Your task — The full listing, minus its pictures, should be printed again exactly as it stands.

Information supplied —
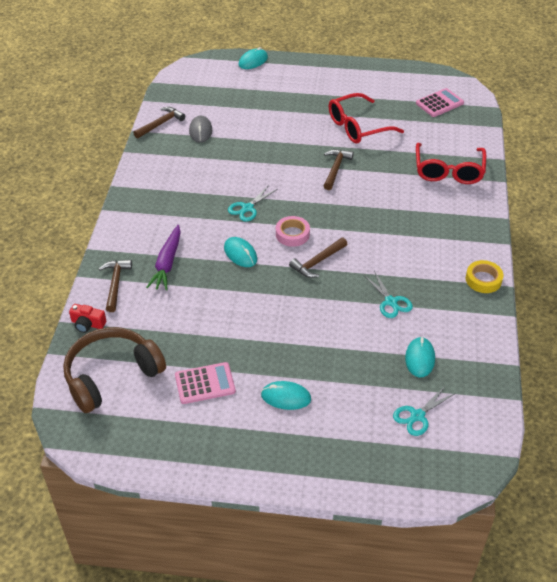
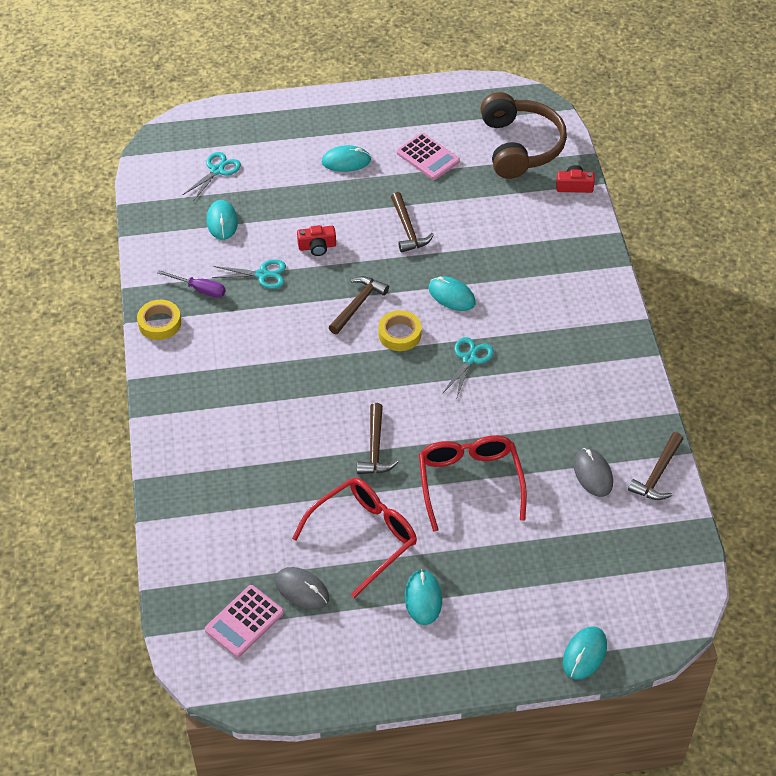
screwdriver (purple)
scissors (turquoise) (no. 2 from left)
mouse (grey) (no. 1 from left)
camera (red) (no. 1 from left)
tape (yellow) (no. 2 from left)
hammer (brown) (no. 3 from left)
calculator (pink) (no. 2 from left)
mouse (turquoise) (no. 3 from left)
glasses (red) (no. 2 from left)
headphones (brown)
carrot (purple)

Result for this task —
screwdriver (purple)
scissors (turquoise) (no. 2 from left)
mouse (grey) (no. 1 from left)
camera (red) (no. 1 from left)
tape (yellow) (no. 2 from left)
hammer (brown) (no. 3 from left)
calculator (pink) (no. 2 from left)
mouse (turquoise) (no. 3 from left)
glasses (red) (no. 2 from left)
headphones (brown)
carrot (purple)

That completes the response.